Exercise instructions:
Find the line with "black 2x3 brick [487,616,588,682]" in the records below. Copy it and every line after it, up to and including the line with "grey 1x1 cone [316,30,345,80]".

Records for the exercise:

Start of Block

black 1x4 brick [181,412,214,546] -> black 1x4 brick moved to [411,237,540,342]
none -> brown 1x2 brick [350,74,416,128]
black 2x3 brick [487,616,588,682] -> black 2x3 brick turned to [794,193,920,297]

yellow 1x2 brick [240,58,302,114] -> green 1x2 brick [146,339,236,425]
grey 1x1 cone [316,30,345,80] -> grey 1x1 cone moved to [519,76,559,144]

End of Block
Start of Block

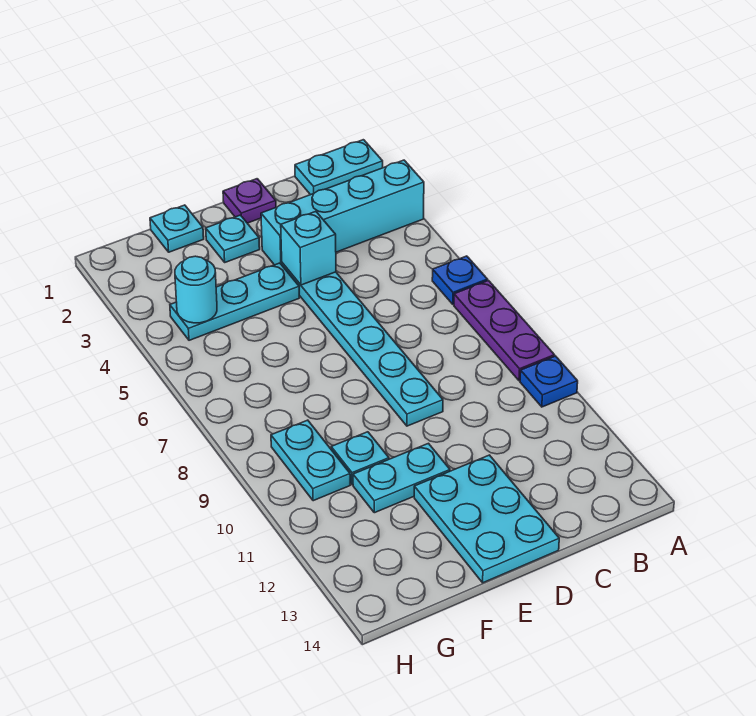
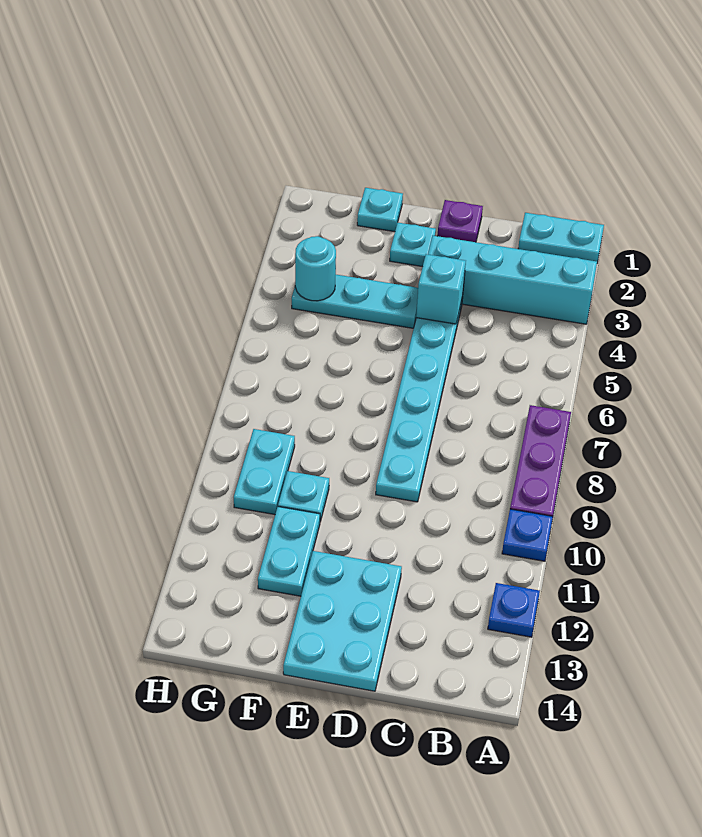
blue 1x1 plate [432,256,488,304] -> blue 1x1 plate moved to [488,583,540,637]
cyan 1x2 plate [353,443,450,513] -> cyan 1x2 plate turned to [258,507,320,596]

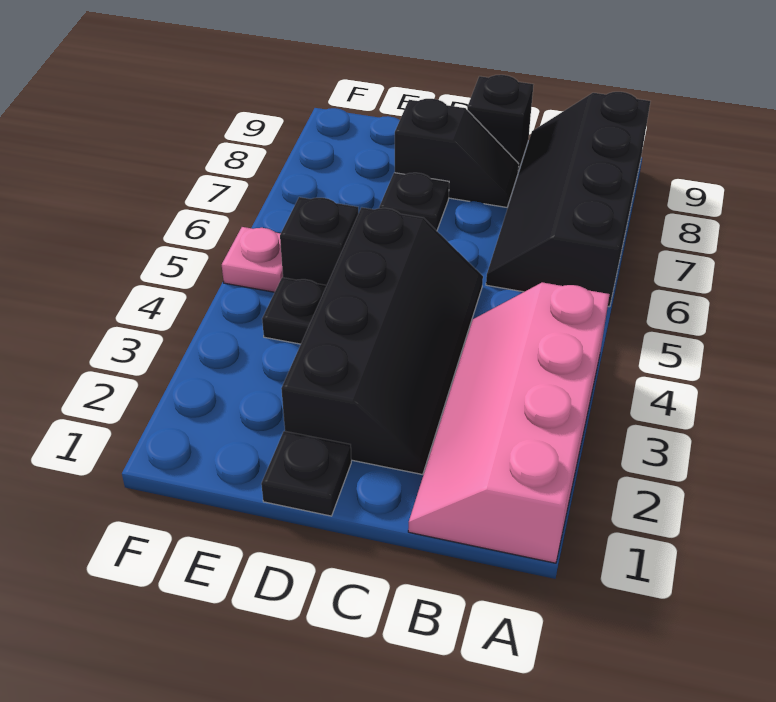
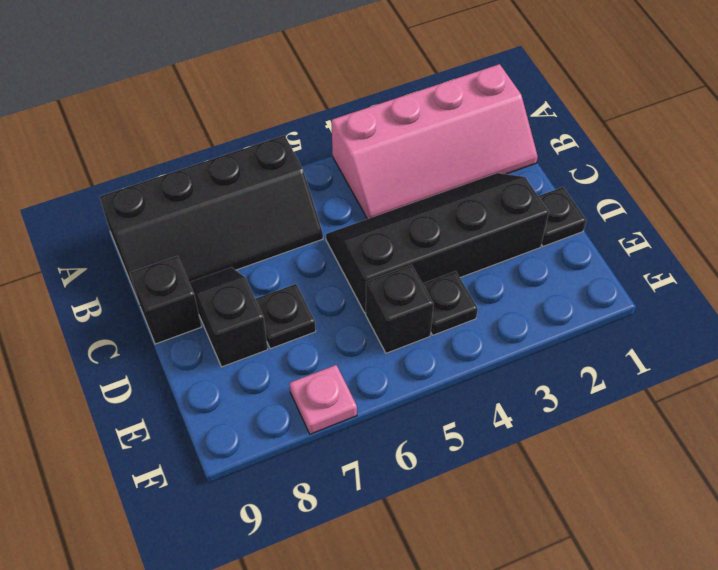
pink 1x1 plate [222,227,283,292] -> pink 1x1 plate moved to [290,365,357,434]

End of Block
Start of Block

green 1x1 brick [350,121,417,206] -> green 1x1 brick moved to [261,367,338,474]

End of Block

Solution below:
black 2x3 brick [487,616,588,682] -> black 2x3 brick turned to [794,193,920,297]

yellow 1x2 brick [240,58,302,114] -> green 1x2 brick [146,339,236,425]
grey 1x1 cone [316,30,345,80] -> grey 1x1 cone moved to [519,76,559,144]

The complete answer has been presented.